## WHAT NEEDS TO BE DONE
Reproduce every line of the listing below word for word, omitting the pictures.

## DATA FOR PROCESSING

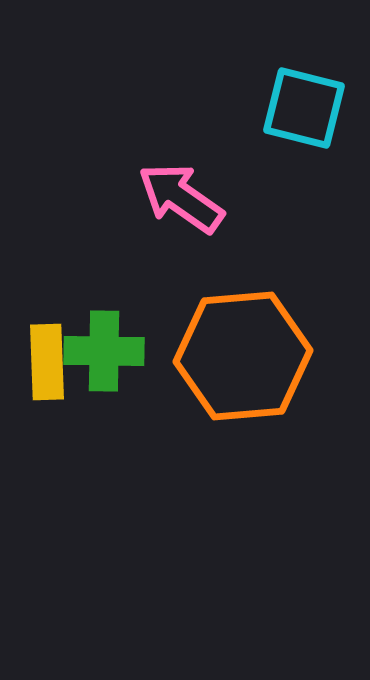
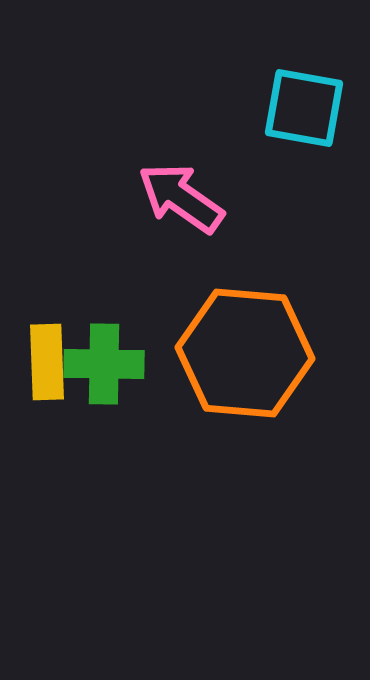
cyan square: rotated 4 degrees counterclockwise
green cross: moved 13 px down
orange hexagon: moved 2 px right, 3 px up; rotated 10 degrees clockwise
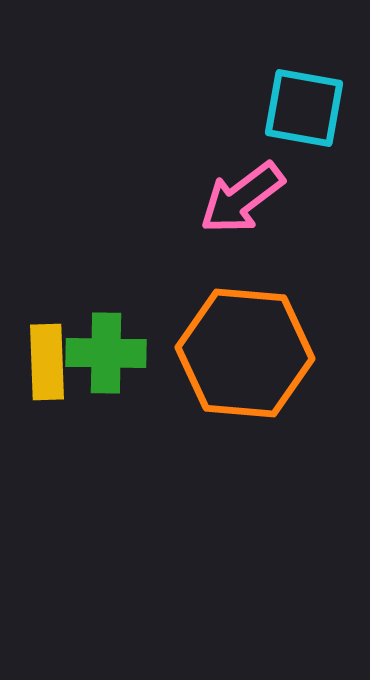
pink arrow: moved 61 px right; rotated 72 degrees counterclockwise
green cross: moved 2 px right, 11 px up
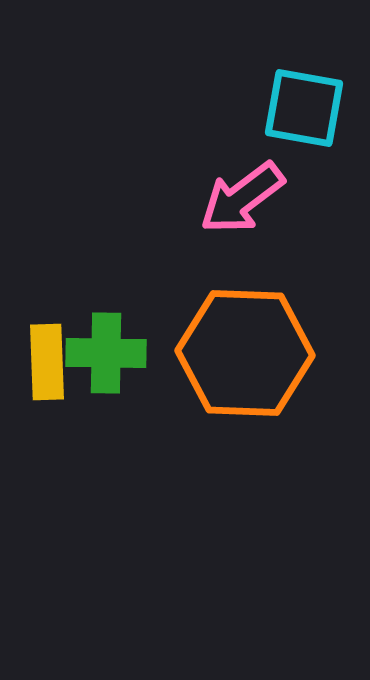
orange hexagon: rotated 3 degrees counterclockwise
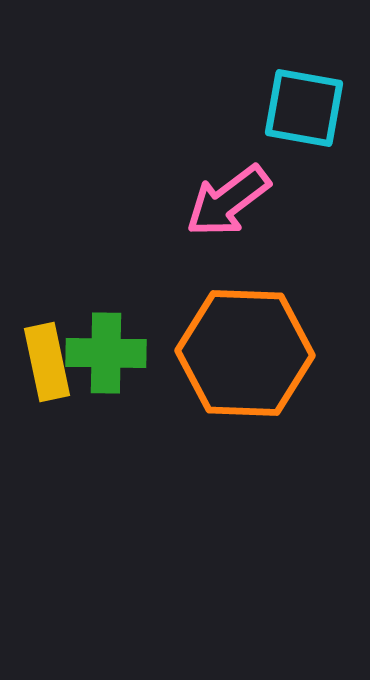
pink arrow: moved 14 px left, 3 px down
yellow rectangle: rotated 10 degrees counterclockwise
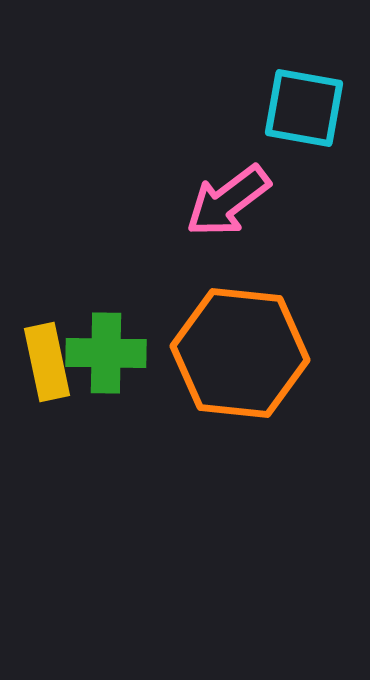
orange hexagon: moved 5 px left; rotated 4 degrees clockwise
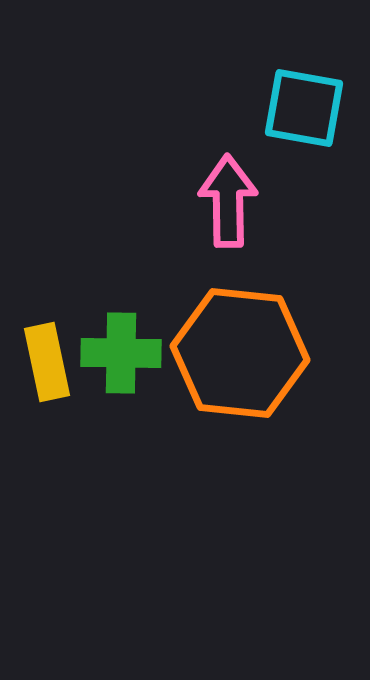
pink arrow: rotated 126 degrees clockwise
green cross: moved 15 px right
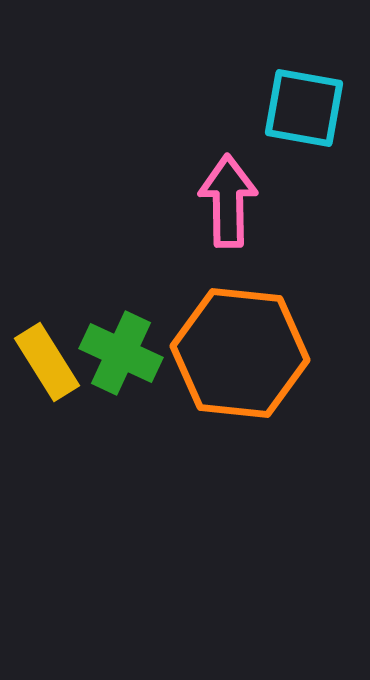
green cross: rotated 24 degrees clockwise
yellow rectangle: rotated 20 degrees counterclockwise
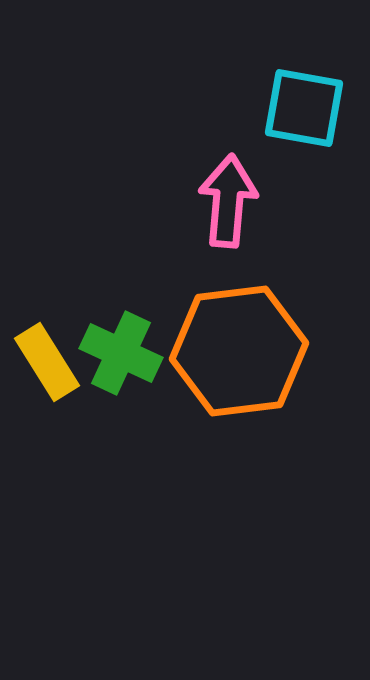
pink arrow: rotated 6 degrees clockwise
orange hexagon: moved 1 px left, 2 px up; rotated 13 degrees counterclockwise
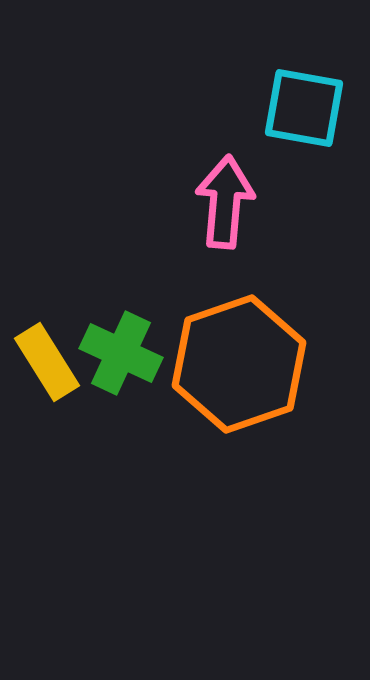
pink arrow: moved 3 px left, 1 px down
orange hexagon: moved 13 px down; rotated 12 degrees counterclockwise
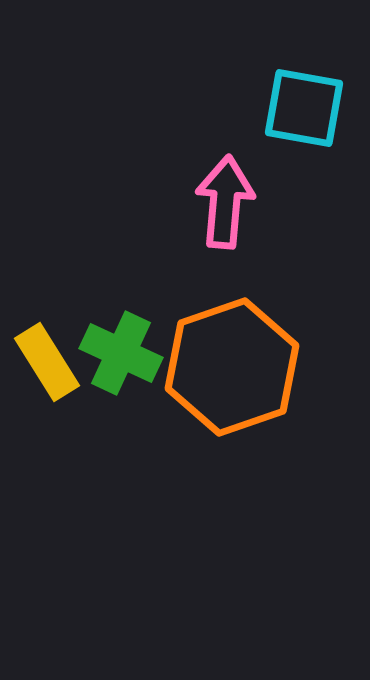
orange hexagon: moved 7 px left, 3 px down
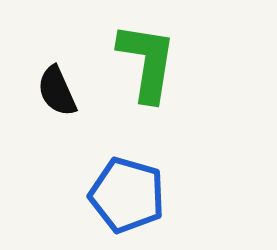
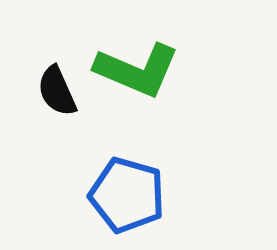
green L-shape: moved 10 px left, 8 px down; rotated 104 degrees clockwise
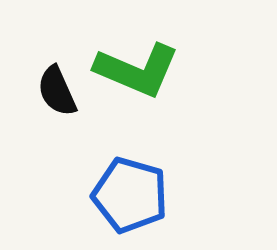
blue pentagon: moved 3 px right
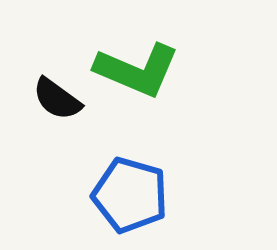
black semicircle: moved 8 px down; rotated 30 degrees counterclockwise
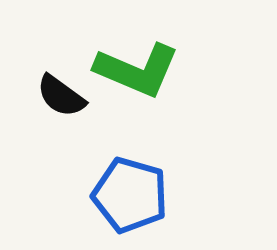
black semicircle: moved 4 px right, 3 px up
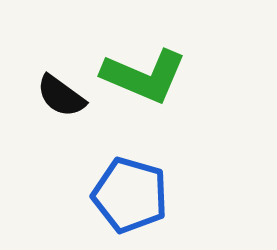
green L-shape: moved 7 px right, 6 px down
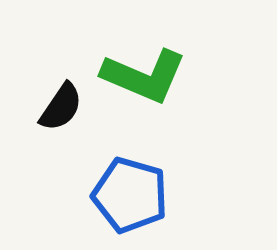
black semicircle: moved 11 px down; rotated 92 degrees counterclockwise
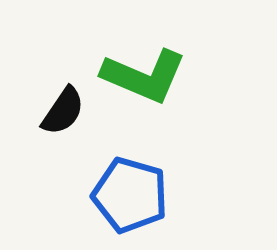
black semicircle: moved 2 px right, 4 px down
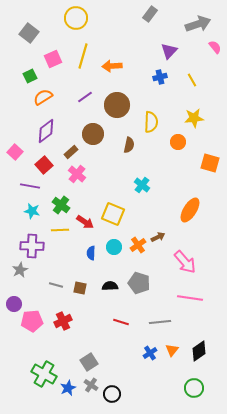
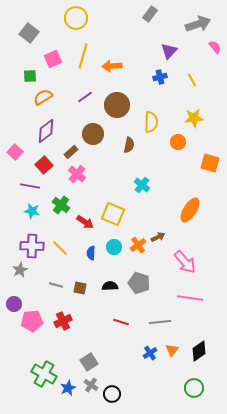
green square at (30, 76): rotated 24 degrees clockwise
yellow line at (60, 230): moved 18 px down; rotated 48 degrees clockwise
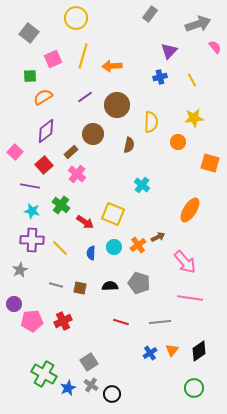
purple cross at (32, 246): moved 6 px up
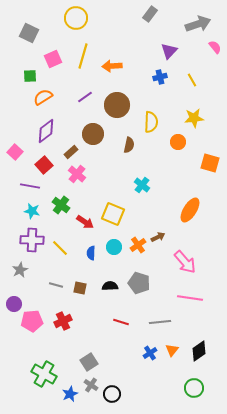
gray square at (29, 33): rotated 12 degrees counterclockwise
blue star at (68, 388): moved 2 px right, 6 px down
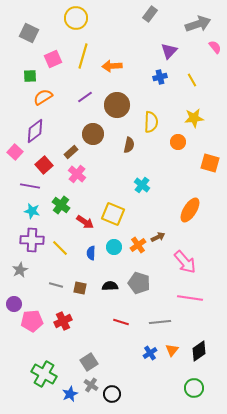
purple diamond at (46, 131): moved 11 px left
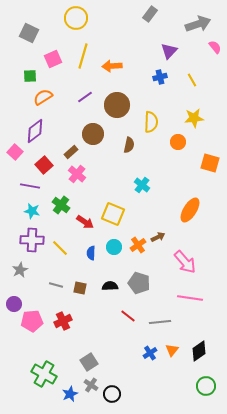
red line at (121, 322): moved 7 px right, 6 px up; rotated 21 degrees clockwise
green circle at (194, 388): moved 12 px right, 2 px up
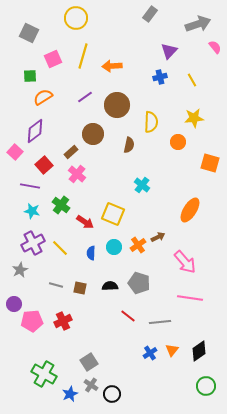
purple cross at (32, 240): moved 1 px right, 3 px down; rotated 30 degrees counterclockwise
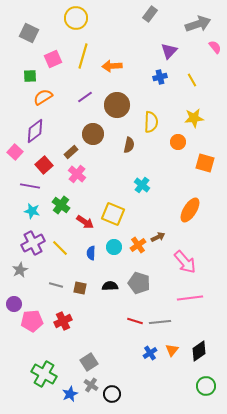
orange square at (210, 163): moved 5 px left
pink line at (190, 298): rotated 15 degrees counterclockwise
red line at (128, 316): moved 7 px right, 5 px down; rotated 21 degrees counterclockwise
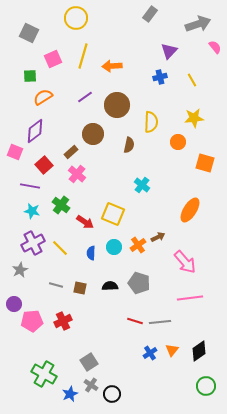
pink square at (15, 152): rotated 21 degrees counterclockwise
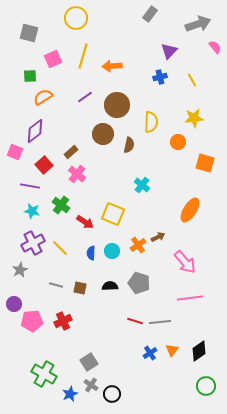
gray square at (29, 33): rotated 12 degrees counterclockwise
brown circle at (93, 134): moved 10 px right
cyan circle at (114, 247): moved 2 px left, 4 px down
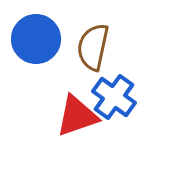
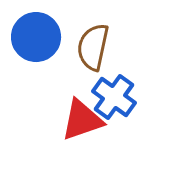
blue circle: moved 2 px up
red triangle: moved 5 px right, 4 px down
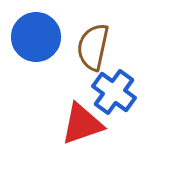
blue cross: moved 5 px up
red triangle: moved 4 px down
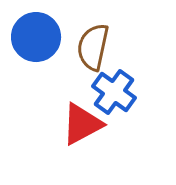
red triangle: rotated 9 degrees counterclockwise
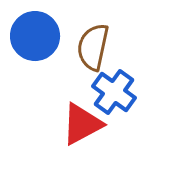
blue circle: moved 1 px left, 1 px up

## TASK RESULT
cyan square: rotated 4 degrees counterclockwise
green cross: moved 13 px down
orange hexagon: moved 2 px right, 3 px up; rotated 10 degrees clockwise
pink arrow: moved 61 px right; rotated 72 degrees counterclockwise
green cross: moved 2 px right, 11 px up
orange hexagon: rotated 3 degrees counterclockwise
pink arrow: moved 14 px left, 3 px down
yellow rectangle: rotated 10 degrees counterclockwise
orange hexagon: moved 5 px left; rotated 4 degrees clockwise
pink arrow: rotated 126 degrees clockwise
green cross: moved 15 px right
green cross: rotated 24 degrees clockwise
yellow rectangle: rotated 20 degrees counterclockwise
pink arrow: rotated 6 degrees clockwise
orange hexagon: moved 1 px left, 2 px up; rotated 13 degrees counterclockwise
pink arrow: moved 3 px left, 1 px down
orange hexagon: moved 13 px down; rotated 12 degrees counterclockwise
orange hexagon: moved 7 px left, 3 px down
green L-shape: moved 10 px left, 8 px down; rotated 104 degrees clockwise
blue pentagon: moved 3 px right
black semicircle: moved 8 px down; rotated 30 degrees counterclockwise
black semicircle: moved 4 px right, 3 px up
green L-shape: moved 7 px right, 6 px down
black semicircle: moved 11 px down; rotated 92 degrees counterclockwise
black semicircle: moved 2 px right, 4 px down
green square at (30, 76): rotated 24 degrees clockwise
yellow line at (60, 230): moved 18 px down; rotated 48 degrees clockwise
purple cross at (32, 246): moved 6 px up
gray square at (29, 33): rotated 12 degrees counterclockwise
blue star at (68, 388): moved 2 px right, 6 px down
purple diamond at (46, 131): moved 11 px left
red line at (121, 322): moved 7 px right, 6 px up; rotated 21 degrees clockwise
green circle at (194, 388): moved 12 px right, 2 px up
purple cross at (32, 240): moved 1 px right, 3 px down; rotated 30 degrees counterclockwise
orange square at (210, 163): moved 5 px left
pink line at (190, 298): rotated 15 degrees counterclockwise
red line at (128, 316): moved 7 px right, 5 px down; rotated 21 degrees counterclockwise
pink square at (15, 152): rotated 21 degrees counterclockwise
gray square at (29, 33): rotated 12 degrees counterclockwise
brown circle at (93, 134): moved 10 px right
cyan circle at (114, 247): moved 2 px left, 4 px down
blue circle: moved 2 px up
red triangle: moved 5 px right, 4 px down
blue cross: moved 5 px up
red triangle: moved 4 px down
red triangle: rotated 9 degrees counterclockwise
blue circle: moved 1 px left, 1 px up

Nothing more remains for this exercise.